Material to process START

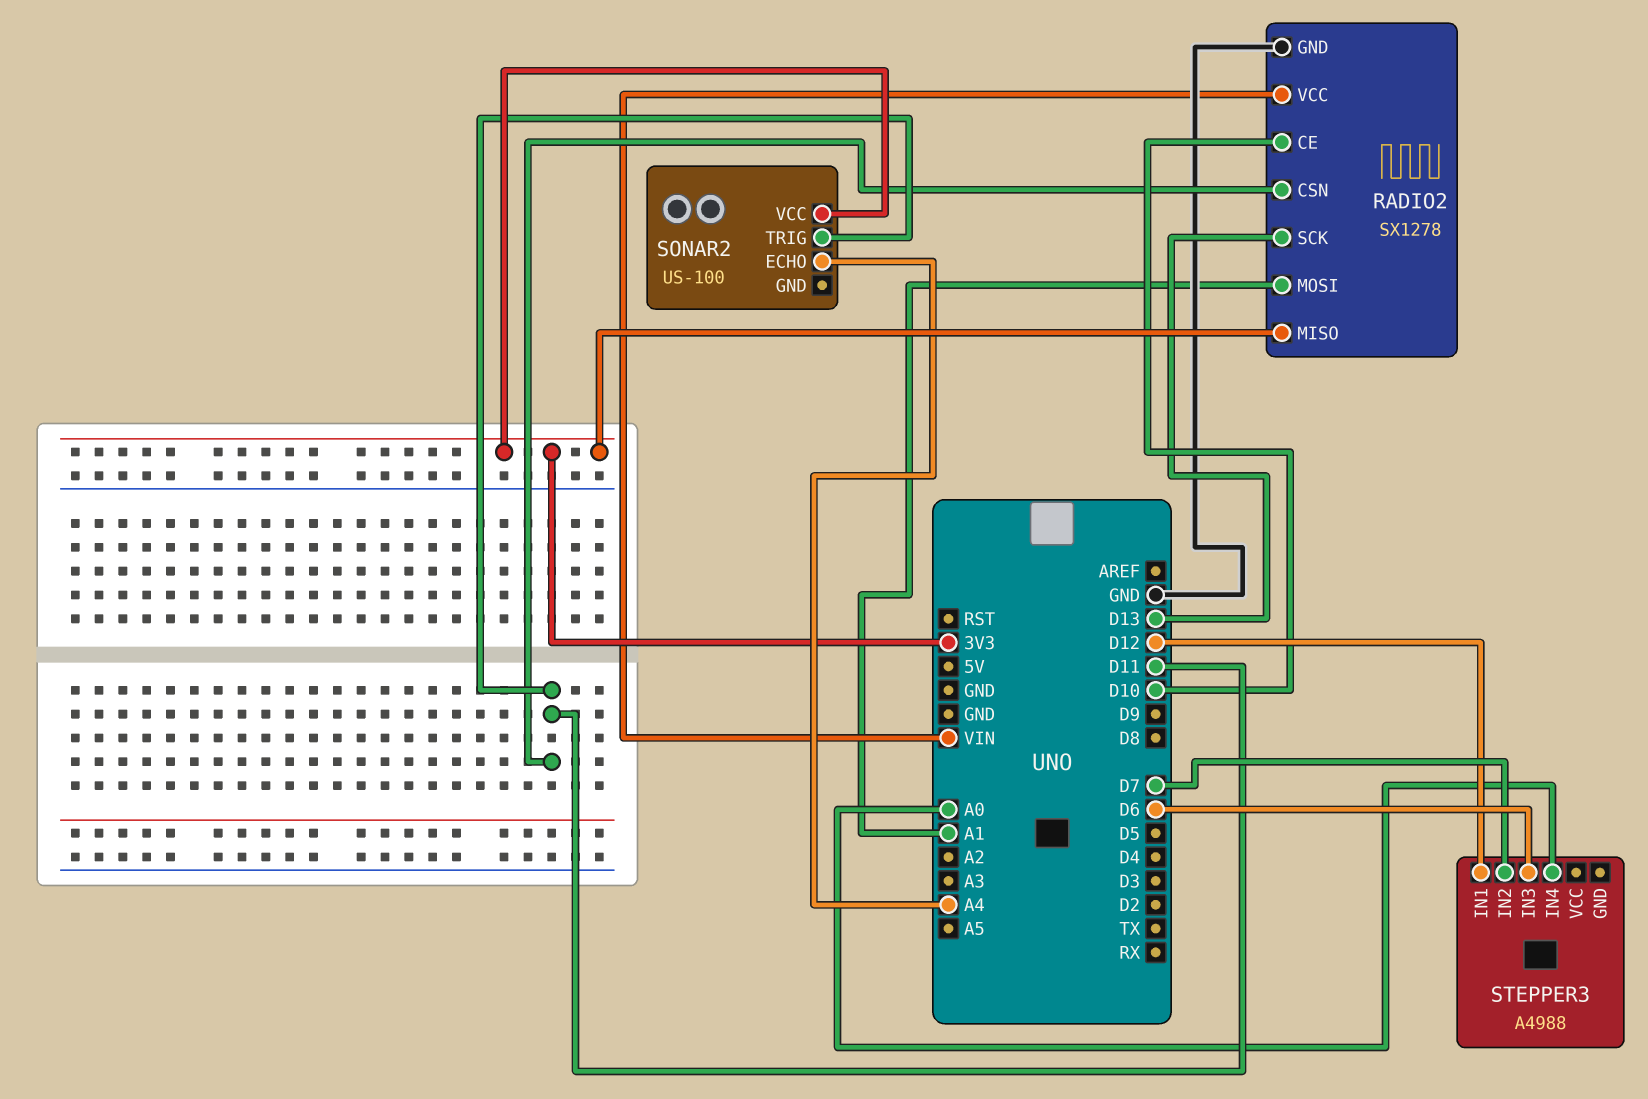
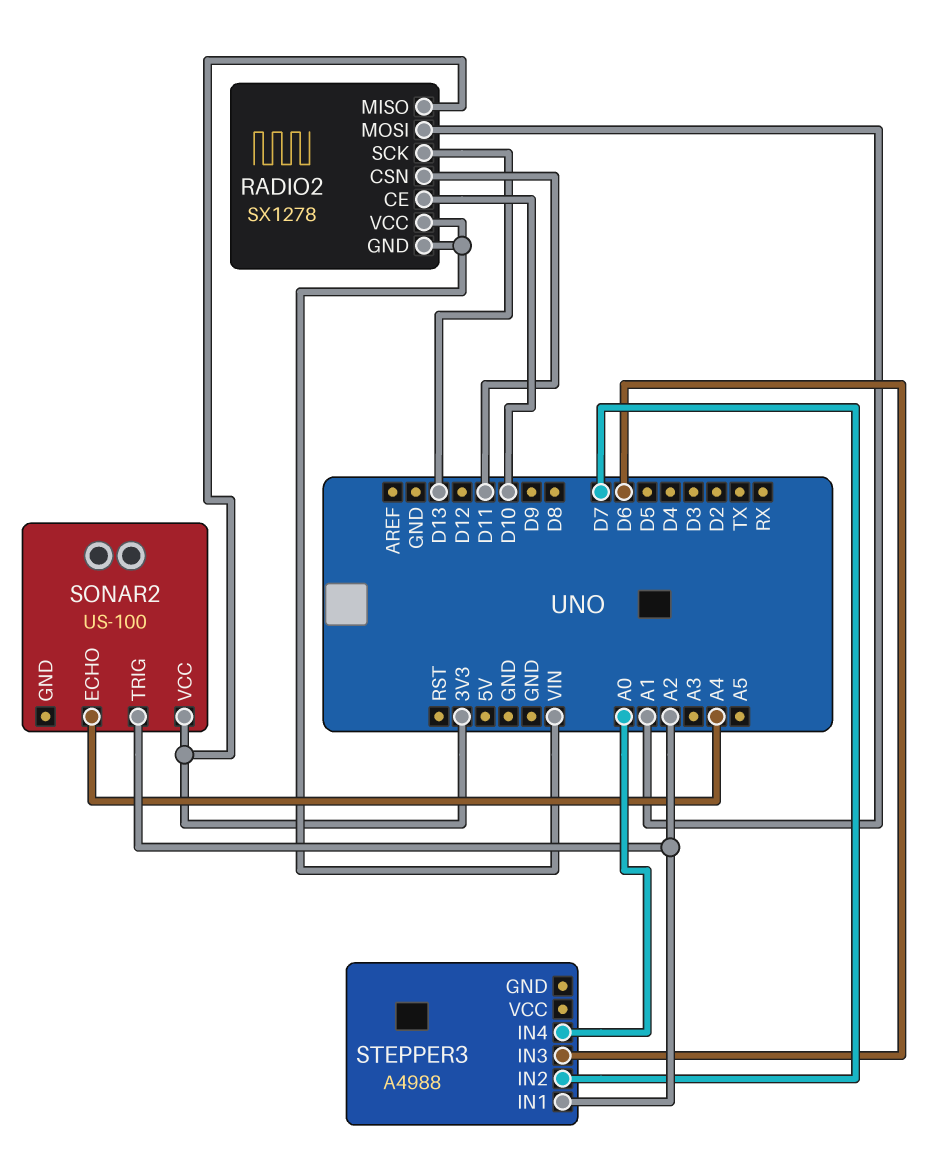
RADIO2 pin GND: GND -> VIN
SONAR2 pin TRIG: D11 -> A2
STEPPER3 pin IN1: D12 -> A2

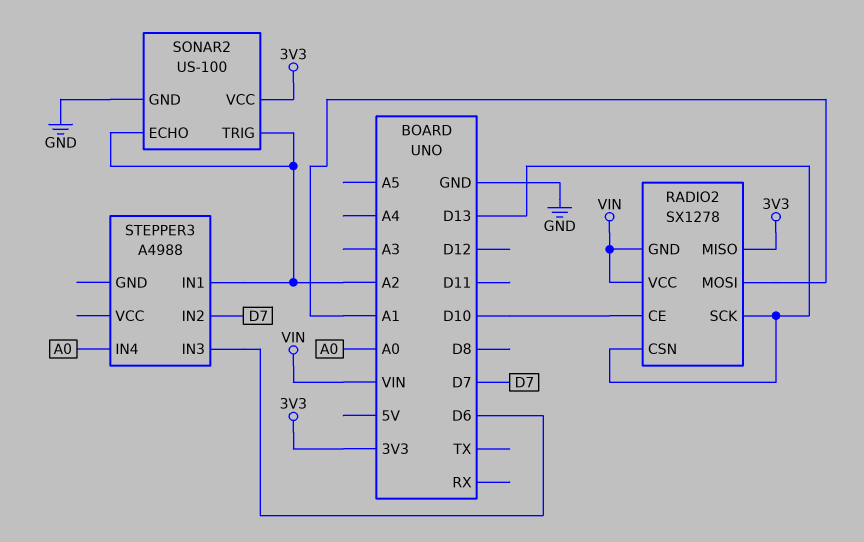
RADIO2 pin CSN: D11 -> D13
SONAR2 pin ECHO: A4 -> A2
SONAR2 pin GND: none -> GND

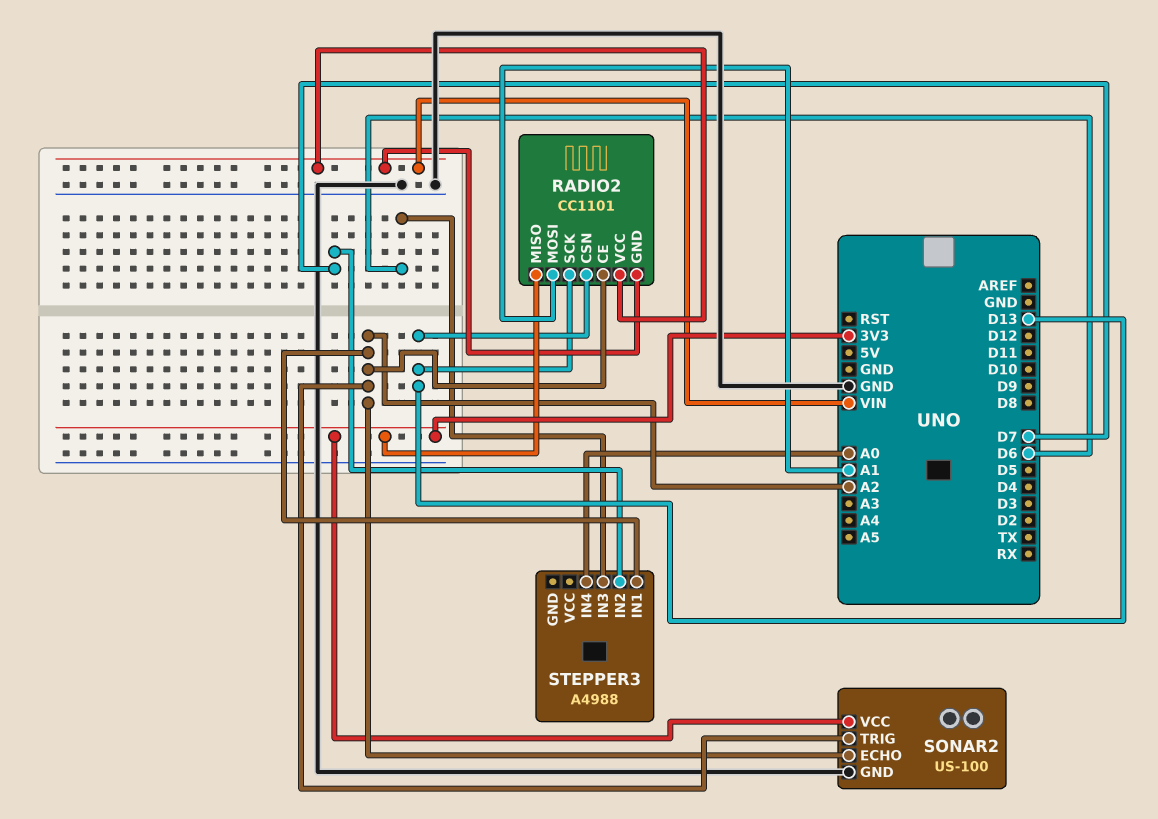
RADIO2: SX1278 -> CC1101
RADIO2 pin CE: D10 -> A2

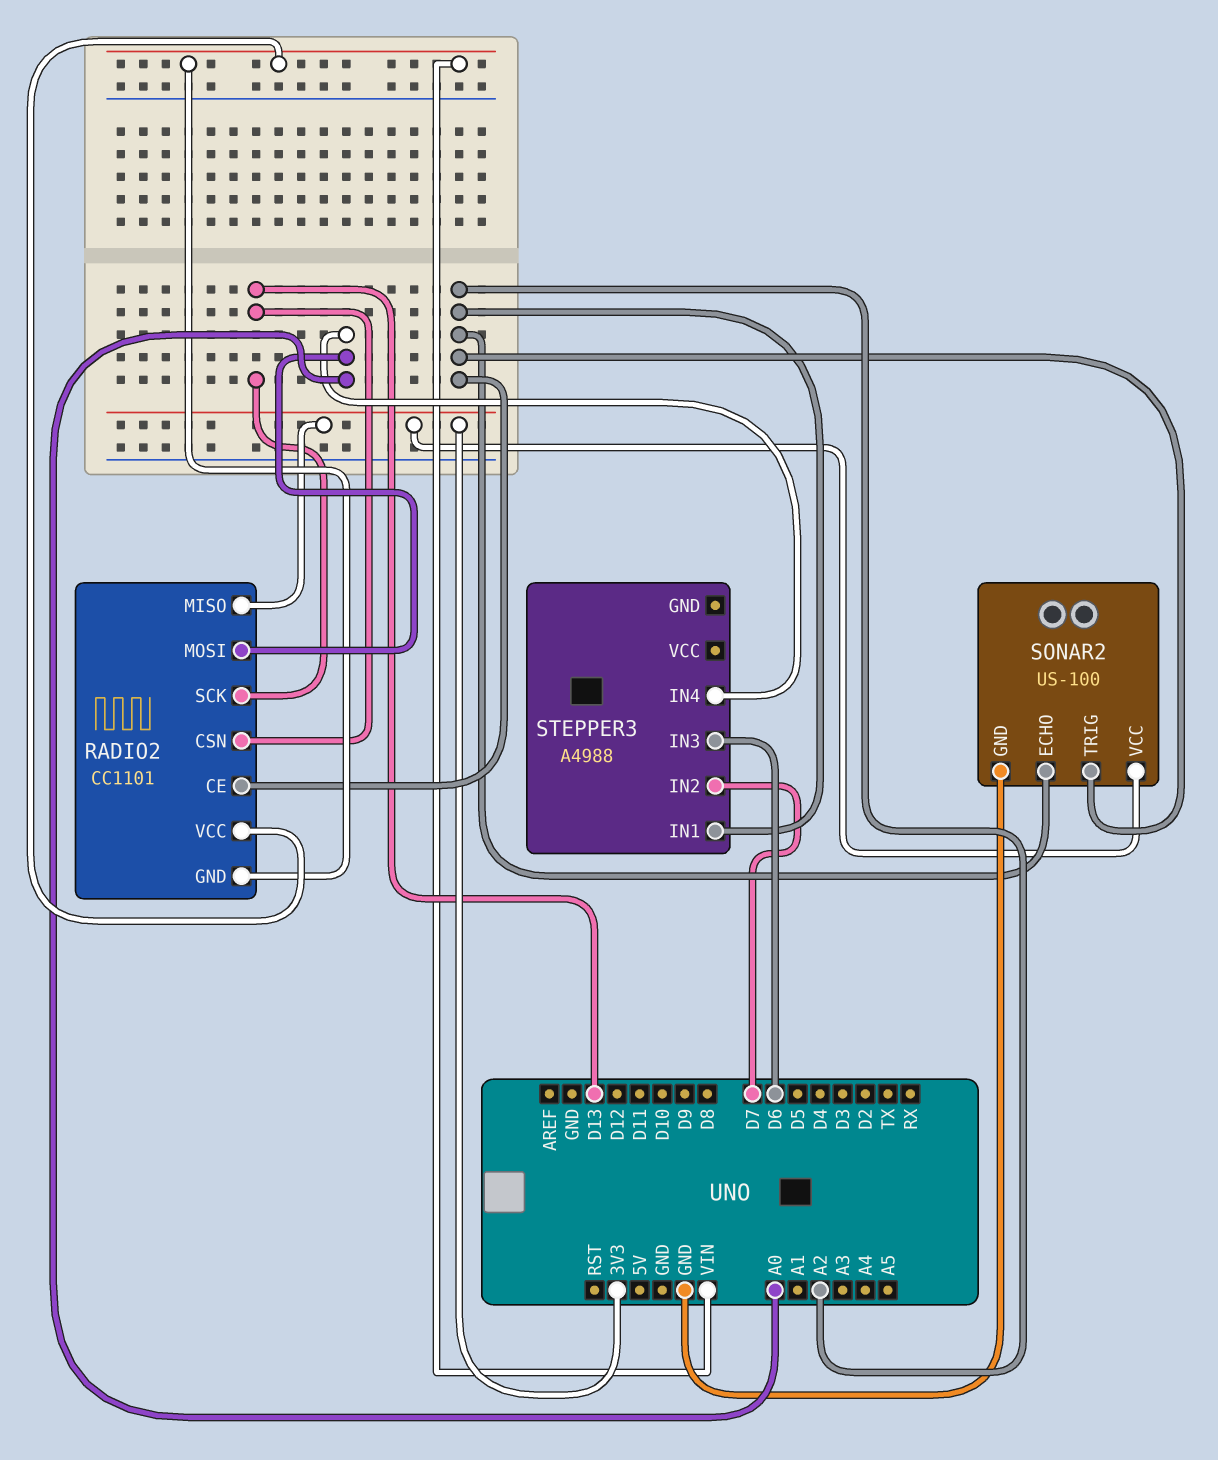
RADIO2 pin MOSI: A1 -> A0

Material to process END

Retype the records above exactly, pictures omitted.

RADIO2 pin GND: GND -> VIN
SONAR2 pin TRIG: D11 -> A2
STEPPER3 pin IN1: D12 -> A2

RADIO2 pin CSN: D11 -> D13
SONAR2 pin ECHO: A4 -> A2
SONAR2 pin GND: none -> GND

RADIO2: SX1278 -> CC1101
RADIO2 pin CE: D10 -> A2

RADIO2 pin MOSI: A1 -> A0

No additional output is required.